#### [EXERCISE INPUTS]

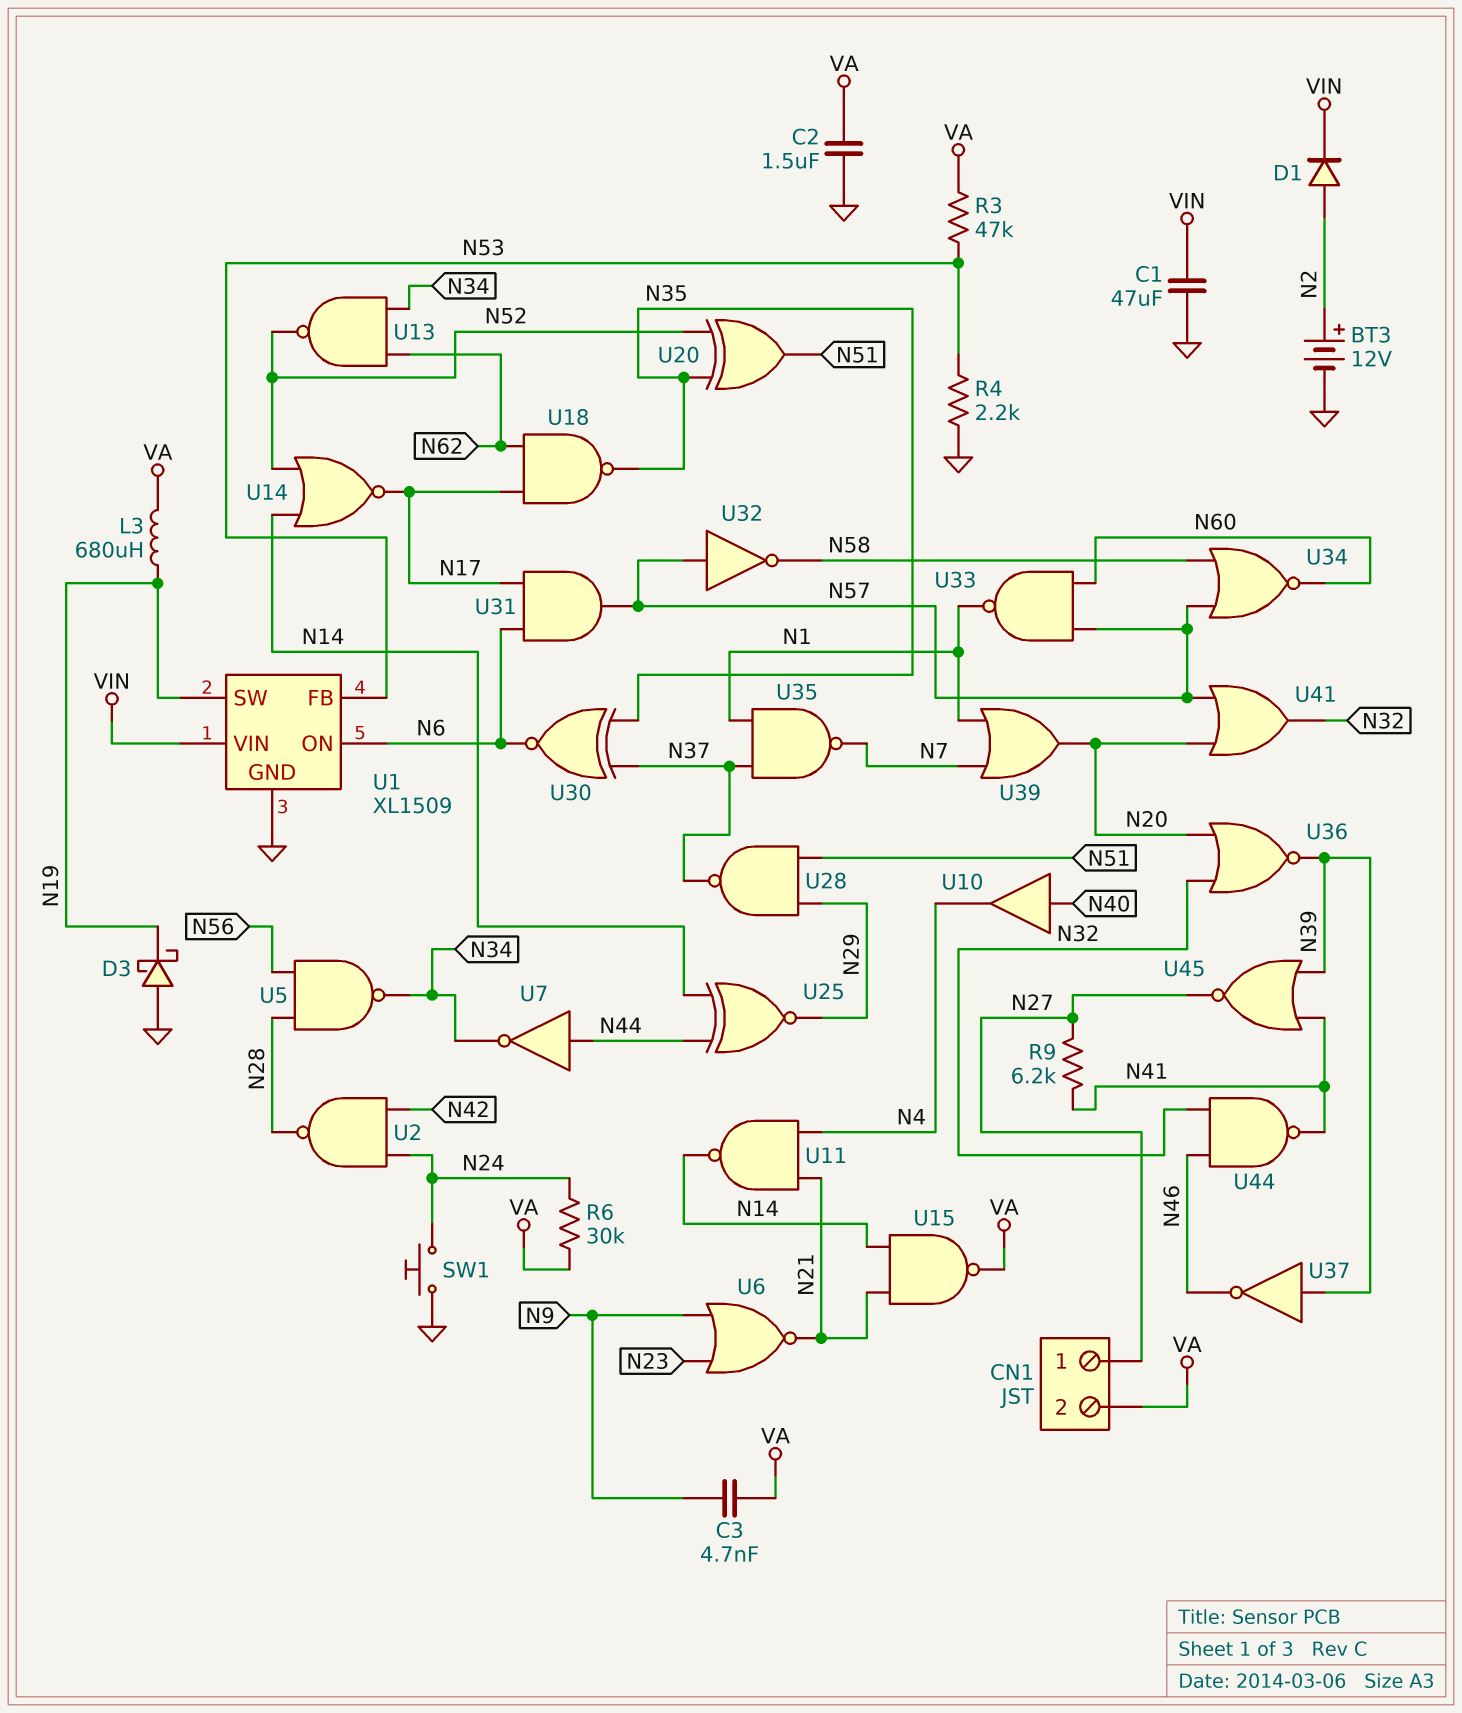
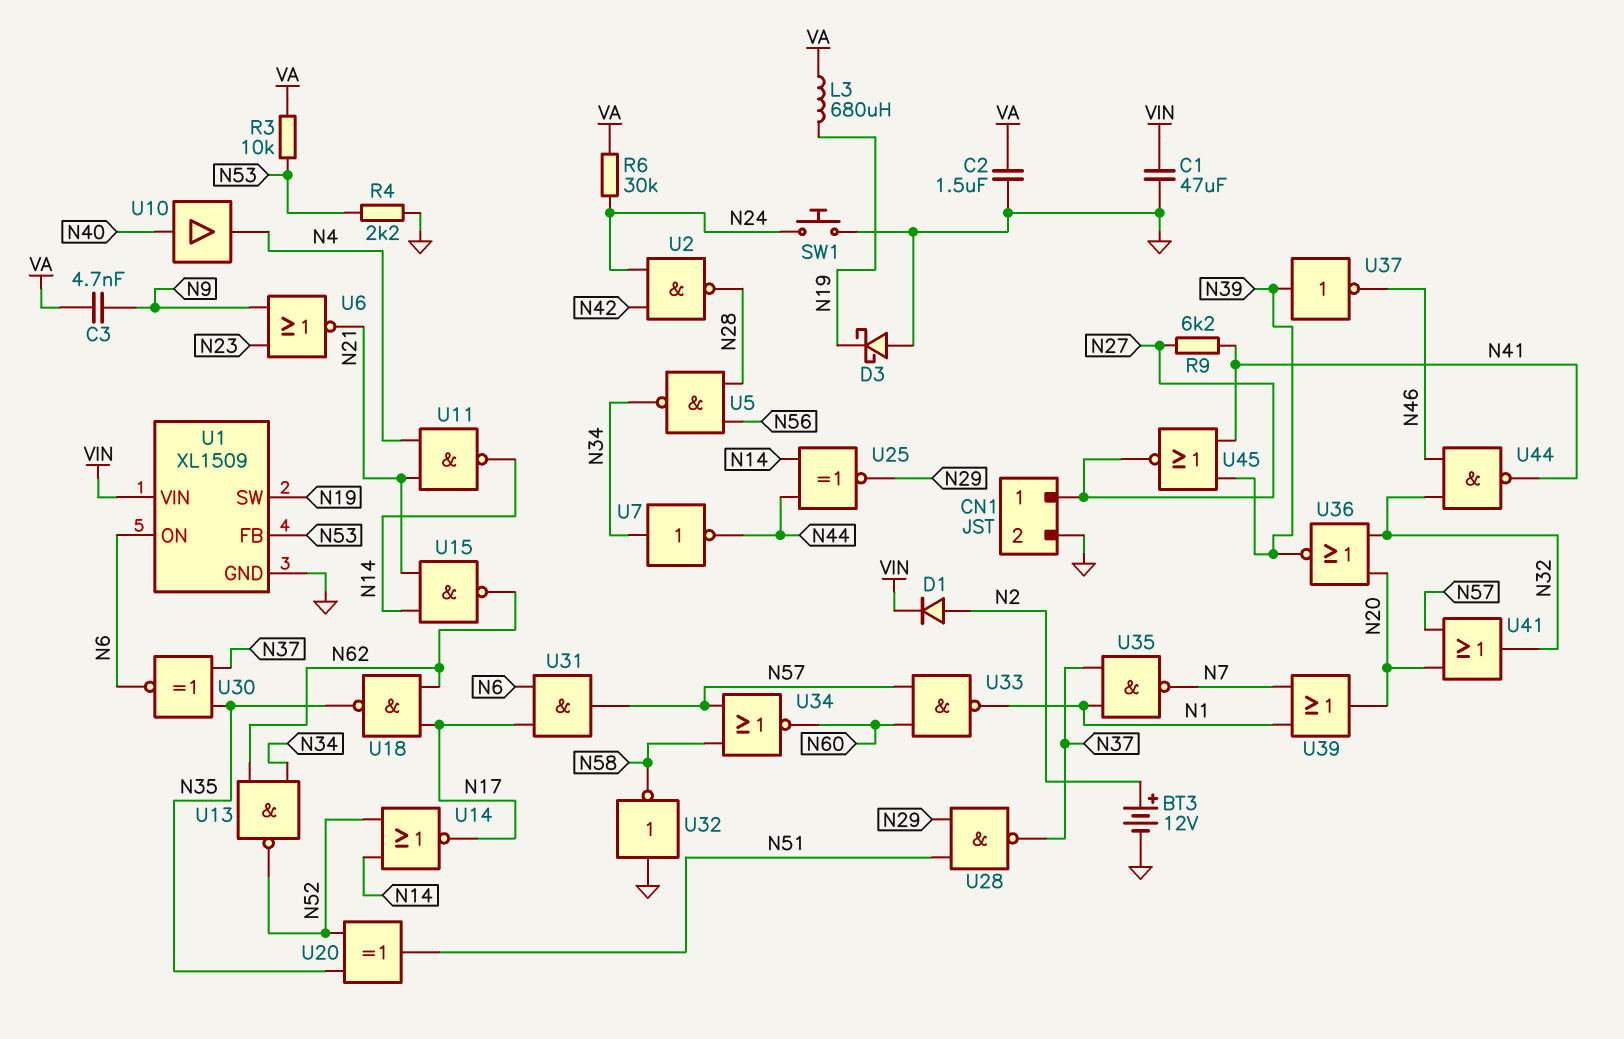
CN1 pin 2: VA -> GND
R3: 47k (N53, VA) -> 10k (N53, VA)
U7: NOT (in N44, out N34) -> NOT (in N34, out N44)
U15: NAND (in N14, in N21, out VA) -> NAND (in N14, in N21, out N62)
U32: NOT (in N57, out N58) -> NOT (in GND, out N58)

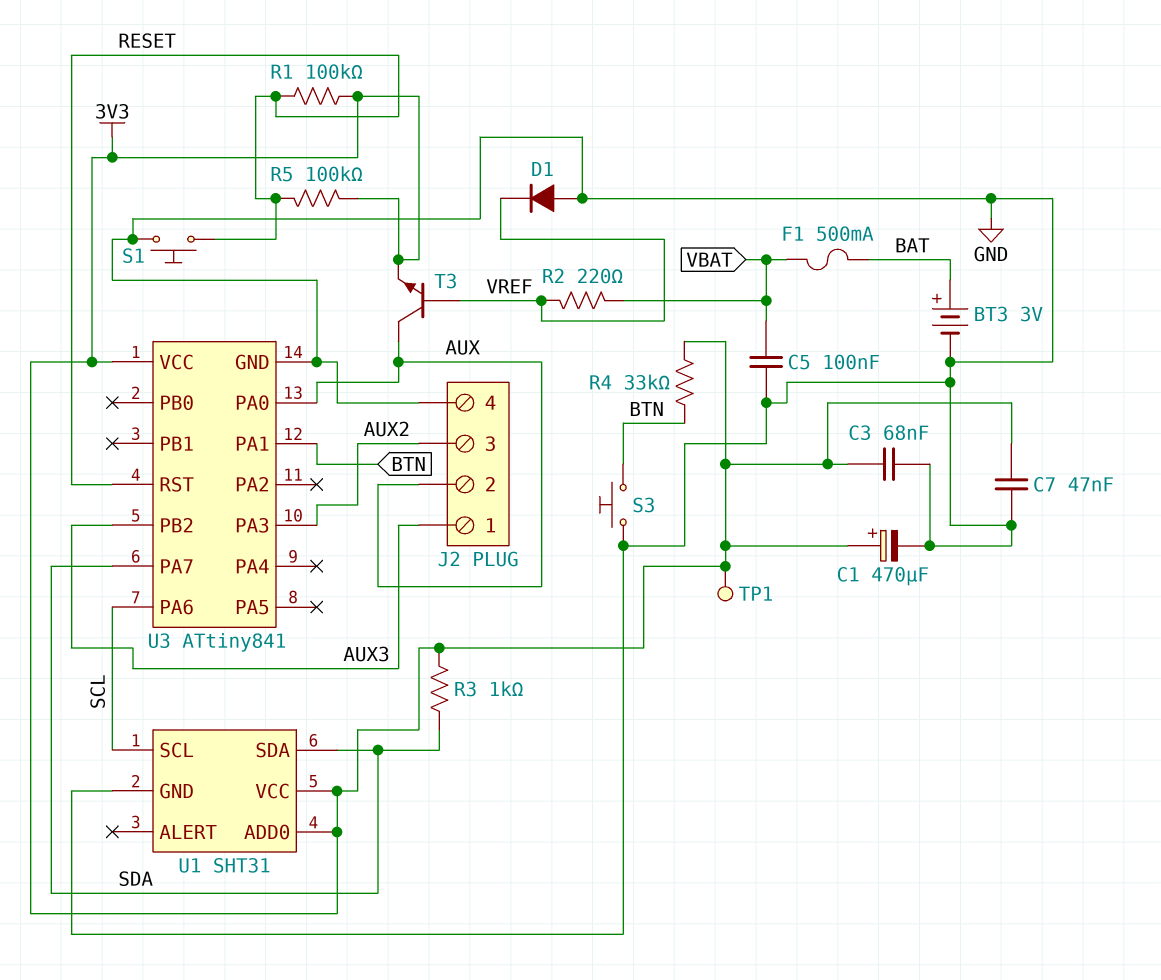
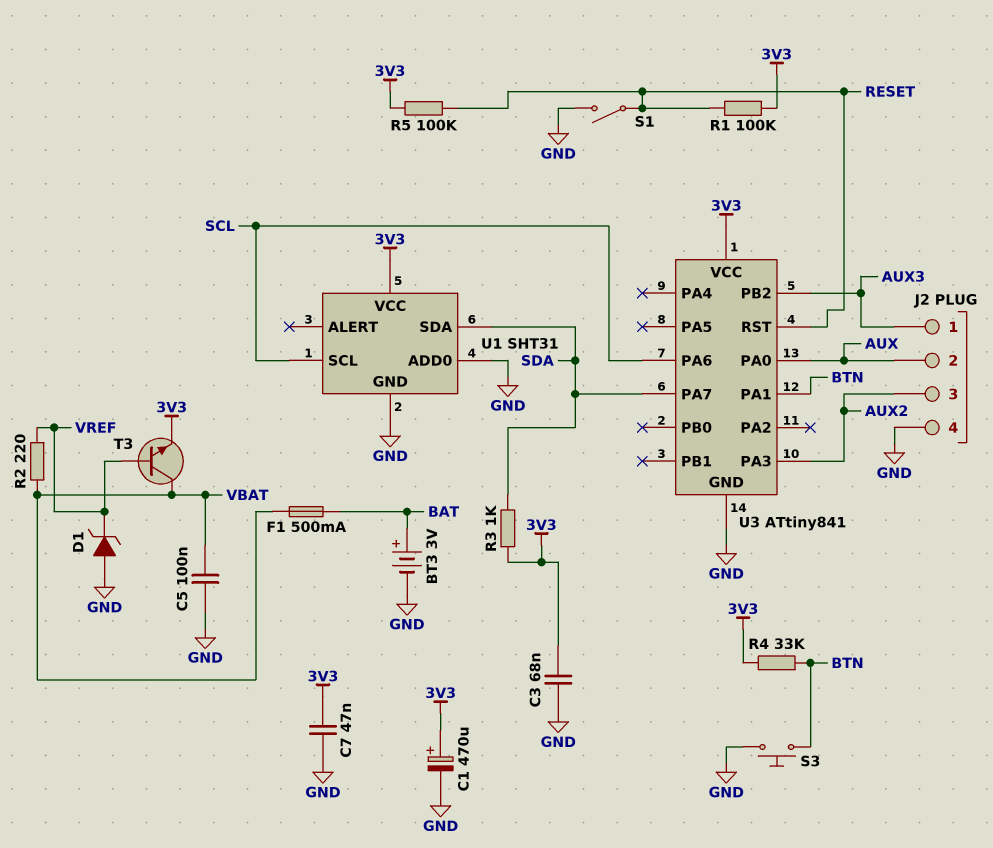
D1: diode (A GND, K VREF) -> zener (A GND, K VREF)
S1: button (GND, RESET) -> switch (GND, RESET)
T3: NPN (B VREF, C AUX, E 3V3) -> NPN (B VREF, C VBAT, E 3V3)
TP1: test point (3V3) -> none
U1 pin ADD0: 3V3 -> GND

#### [WHAT IS BEING ASKED]
Scan the material above for lines holding "VREF" and copy each of them.

#### [TASK OUTPUT]
D1: diode (A GND, K VREF) -> zener (A GND, K VREF)
T3: NPN (B VREF, C AUX, E 3V3) -> NPN (B VREF, C VBAT, E 3V3)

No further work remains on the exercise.